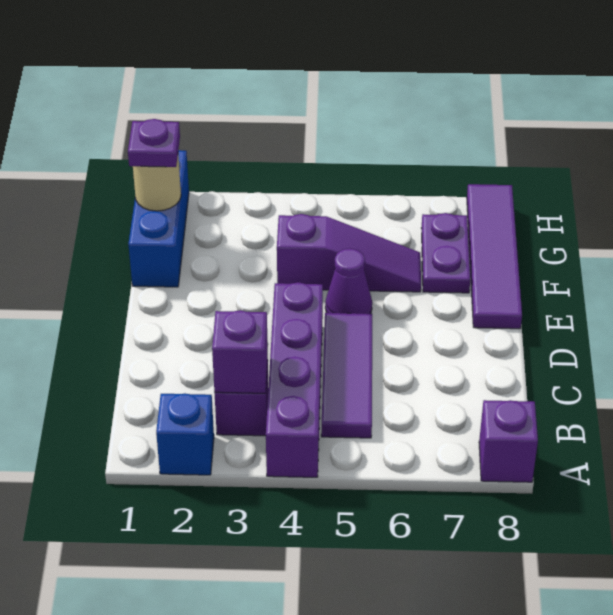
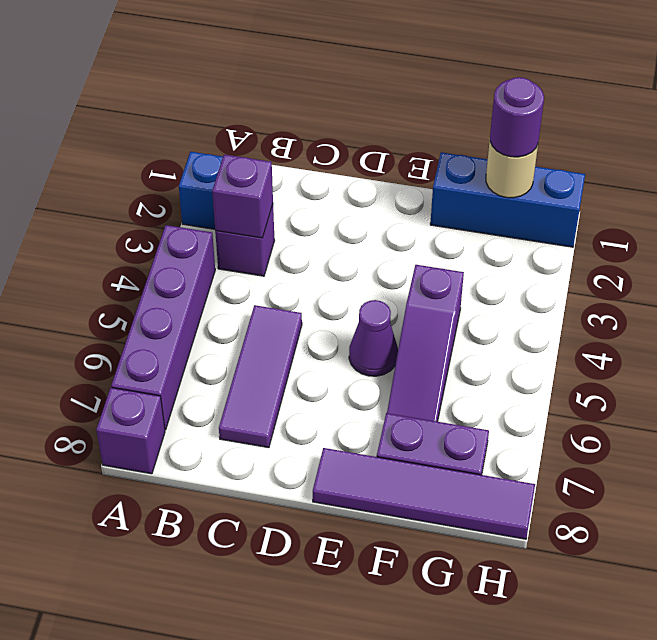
purple 1x4 brick [266,282,323,477] -> purple 1x4 brick turned to [111,225,215,430]
purple 1x3 tile [321,313,372,438] -> purple 1x3 tile turned to [219,305,302,448]
purple 1x1 plate [128,119,180,167] -> purple 1x1 round brick [490,77,544,157]

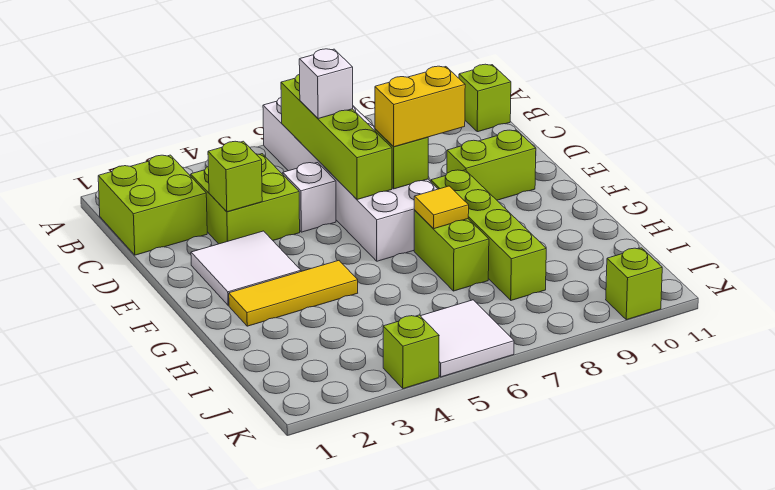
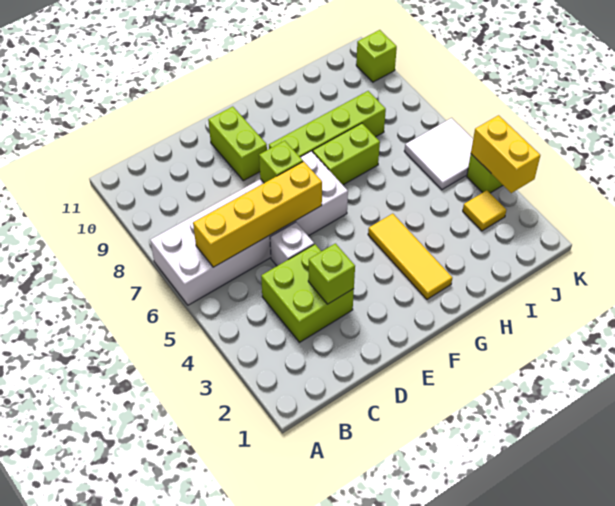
lime 2x2 brick [98,155,207,255] -> none
lime 1x4 brick [281,74,392,200] -> yellow 1x4 brick [193,161,322,267]
lime 1x1 brick [459,64,511,132] -> none
white 1x1 brick [299,49,353,119] -> none
white 2x2 tile [191,231,301,305] -> none
yellow 1x2 brick [375,66,465,147] -> yellow 1x2 brick moved to [471,115,540,193]
yellow 1x1 tile [414,186,469,229] -> yellow 1x1 tile moved to [463,190,506,231]

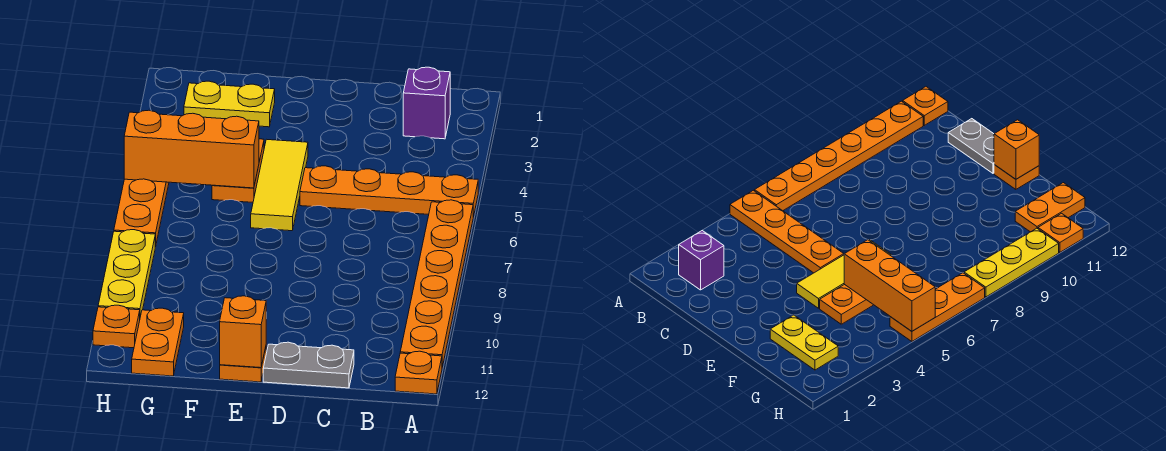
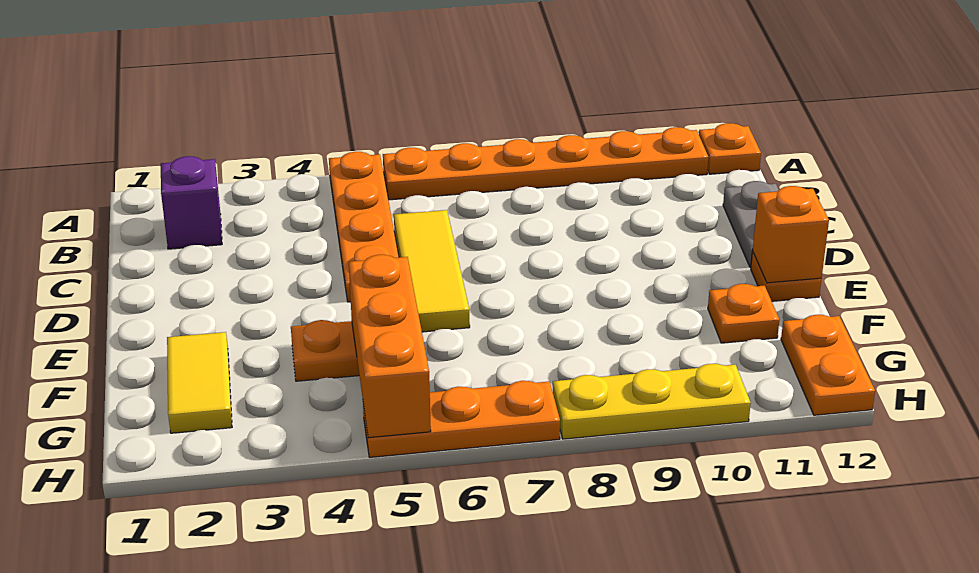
yellow 1x3 tile [251,139,308,231] -> yellow 1x3 tile turned to [394,210,470,332]
yellow 1x2 plate [184,81,275,127] -> yellow 1x2 tile [167,332,232,433]
orange 1x2 plate [132,308,184,376] -> orange 1x2 plate turned to [781,315,875,415]
orange 1x1 plate [93,305,140,348] -> orange 1x1 plate moved to [708,284,779,343]

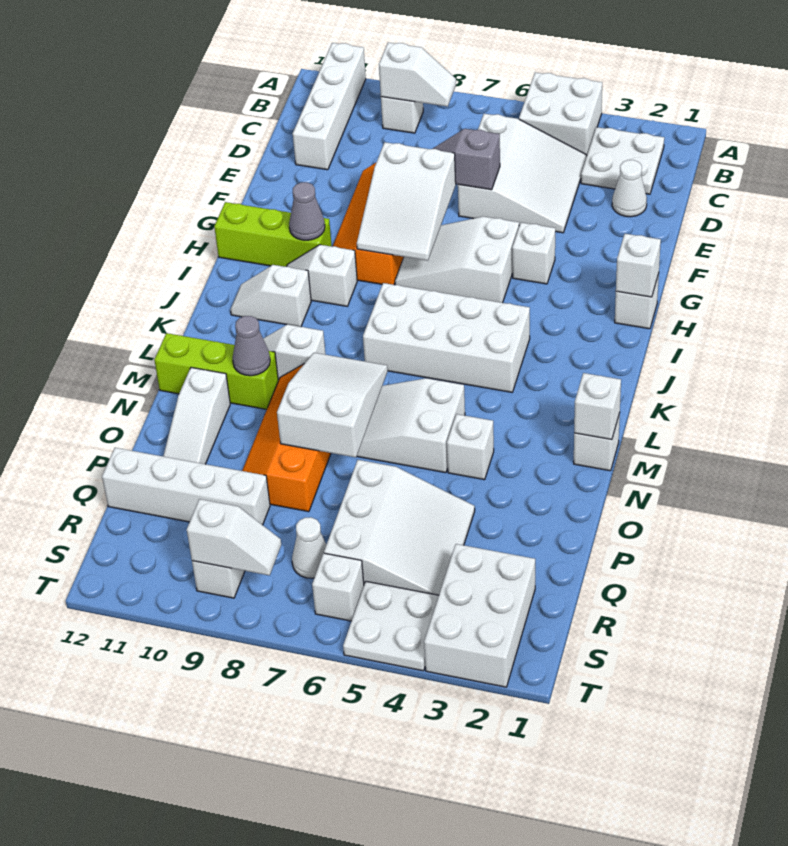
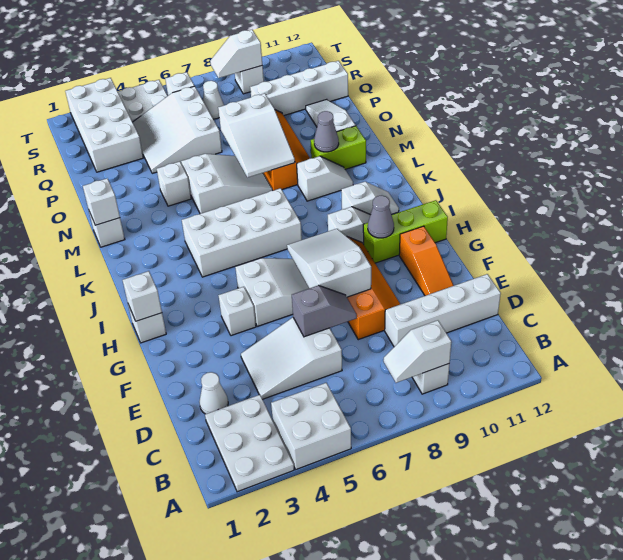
white 1x4 brick [293,43,366,170] -> white 1x4 brick turned to [385,274,501,347]
white 2x2 plate [581,127,664,194] -> white 2x3 plate [205,395,294,492]
white 3x3 slope [458,114,587,233] -> white 2x3 slope [241,318,342,399]
none -> orange 1x3 slope [399,226,454,296]
lime 1x3 brick [154,333,278,409] -> lime 1x2 brick [311,126,366,169]
white 2x3 brick [424,544,535,687] -> white 2x4 brick [65,78,143,172]

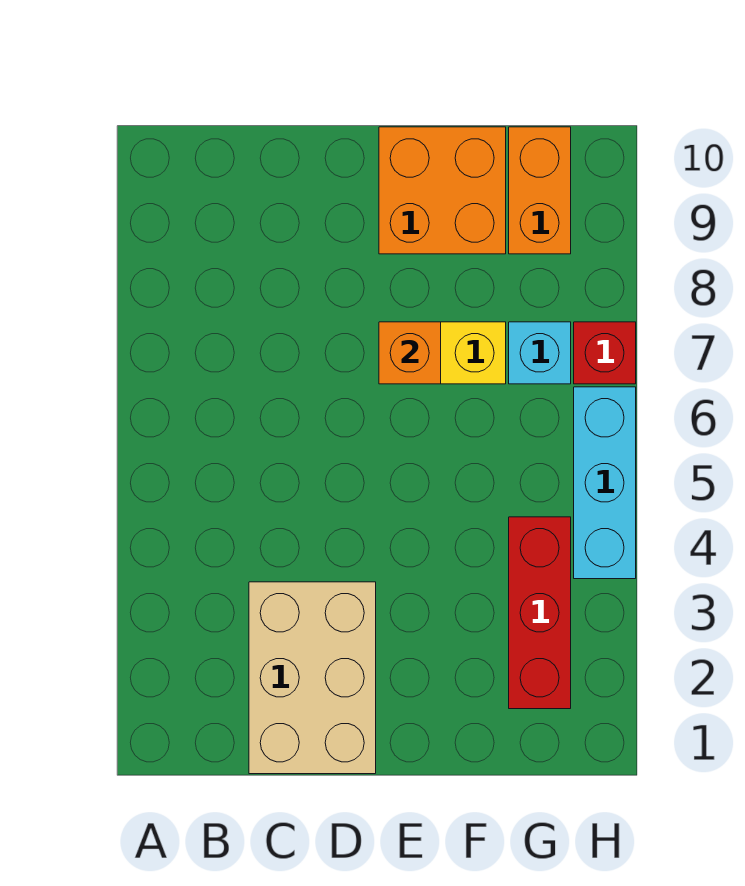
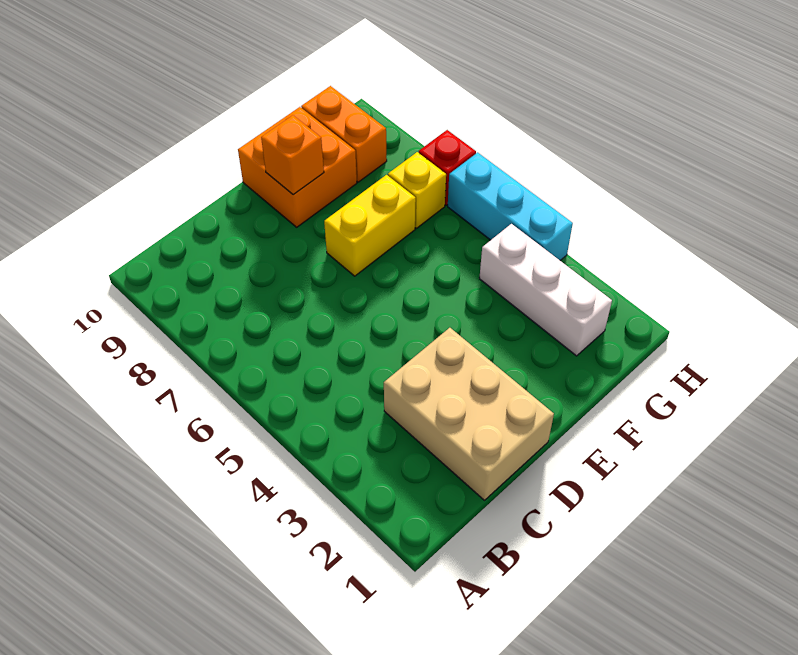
orange 1x1 brick [379,322,441,384] -> orange 1x1 brick moved to [261,115,324,195]
red 1x3 brick [509,517,571,709] -> white 1x3 brick [479,224,612,356]
cyan 1x1 brick [509,322,571,384] -> yellow 1x1 brick [388,152,446,228]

○ ○ ○ ○ ○ ○ ○

Your task: Only lines holding the string "turned" are wanted; gather each one from the entries above.

Task result:
purple 1x4 brick [266,282,323,477] -> purple 1x4 brick turned to [111,225,215,430]
purple 1x3 tile [321,313,372,438] -> purple 1x3 tile turned to [219,305,302,448]
yellow 1x3 tile [251,139,308,231] -> yellow 1x3 tile turned to [394,210,470,332]
orange 1x2 plate [132,308,184,376] -> orange 1x2 plate turned to [781,315,875,415]
white 1x4 brick [293,43,366,170] -> white 1x4 brick turned to [385,274,501,347]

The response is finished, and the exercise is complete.